Copy out the following material line for line, with no changes.

## Begin TASK INPUT

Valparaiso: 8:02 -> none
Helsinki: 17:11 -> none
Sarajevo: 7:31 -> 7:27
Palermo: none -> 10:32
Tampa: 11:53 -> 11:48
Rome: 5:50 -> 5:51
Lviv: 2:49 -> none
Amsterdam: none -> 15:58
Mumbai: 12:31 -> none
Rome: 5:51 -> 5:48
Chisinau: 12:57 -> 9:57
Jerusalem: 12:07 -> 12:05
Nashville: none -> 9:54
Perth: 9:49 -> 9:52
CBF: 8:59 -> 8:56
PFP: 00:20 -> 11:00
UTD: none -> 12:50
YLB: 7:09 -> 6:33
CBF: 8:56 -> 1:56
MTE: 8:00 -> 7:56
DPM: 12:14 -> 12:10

## End TASK INPUT

*PROBLEM SOLUTION:*
Valparaiso: 8:02 -> none
Helsinki: 17:11 -> none
Sarajevo: 7:31 -> 7:27
Palermo: none -> 10:32
Tampa: 11:53 -> 11:48
Rome: 5:50 -> 5:51
Lviv: 2:49 -> none
Amsterdam: none -> 15:58
Mumbai: 12:31 -> none
Rome: 5:51 -> 5:48
Chisinau: 12:57 -> 9:57
Jerusalem: 12:07 -> 12:05
Nashville: none -> 9:54
Perth: 9:49 -> 9:52
CBF: 8:59 -> 8:56
PFP: 00:20 -> 11:00
UTD: none -> 12:50
YLB: 7:09 -> 6:33
CBF: 8:56 -> 1:56
MTE: 8:00 -> 7:56
DPM: 12:14 -> 12:10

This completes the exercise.